- _What is expected_
Lines before the one containing "TFT2: ST7735 -> ILI9341" are excluded; print that line and every line after it through the end of the material below, exactly.
━━ Raw data
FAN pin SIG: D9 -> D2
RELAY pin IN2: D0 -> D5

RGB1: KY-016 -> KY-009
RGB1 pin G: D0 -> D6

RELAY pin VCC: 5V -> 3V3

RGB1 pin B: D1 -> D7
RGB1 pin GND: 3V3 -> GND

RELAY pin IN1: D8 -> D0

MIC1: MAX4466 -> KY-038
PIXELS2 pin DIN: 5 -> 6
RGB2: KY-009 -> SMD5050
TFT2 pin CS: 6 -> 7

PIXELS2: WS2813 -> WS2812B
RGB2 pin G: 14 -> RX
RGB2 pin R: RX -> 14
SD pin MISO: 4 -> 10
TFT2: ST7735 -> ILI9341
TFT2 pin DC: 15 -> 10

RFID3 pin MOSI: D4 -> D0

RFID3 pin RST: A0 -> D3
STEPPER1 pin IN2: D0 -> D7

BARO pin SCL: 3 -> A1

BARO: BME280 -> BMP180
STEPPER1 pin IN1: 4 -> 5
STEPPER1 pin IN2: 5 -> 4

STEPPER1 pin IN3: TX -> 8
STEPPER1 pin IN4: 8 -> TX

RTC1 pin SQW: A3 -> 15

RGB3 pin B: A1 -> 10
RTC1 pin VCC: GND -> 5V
━━━━
- _Your solution_
TFT2: ST7735 -> ILI9341
TFT2 pin DC: 15 -> 10

RFID3 pin MOSI: D4 -> D0

RFID3 pin RST: A0 -> D3
STEPPER1 pin IN2: D0 -> D7

BARO pin SCL: 3 -> A1

BARO: BME280 -> BMP180
STEPPER1 pin IN1: 4 -> 5
STEPPER1 pin IN2: 5 -> 4

STEPPER1 pin IN3: TX -> 8
STEPPER1 pin IN4: 8 -> TX

RTC1 pin SQW: A3 -> 15

RGB3 pin B: A1 -> 10
RTC1 pin VCC: GND -> 5V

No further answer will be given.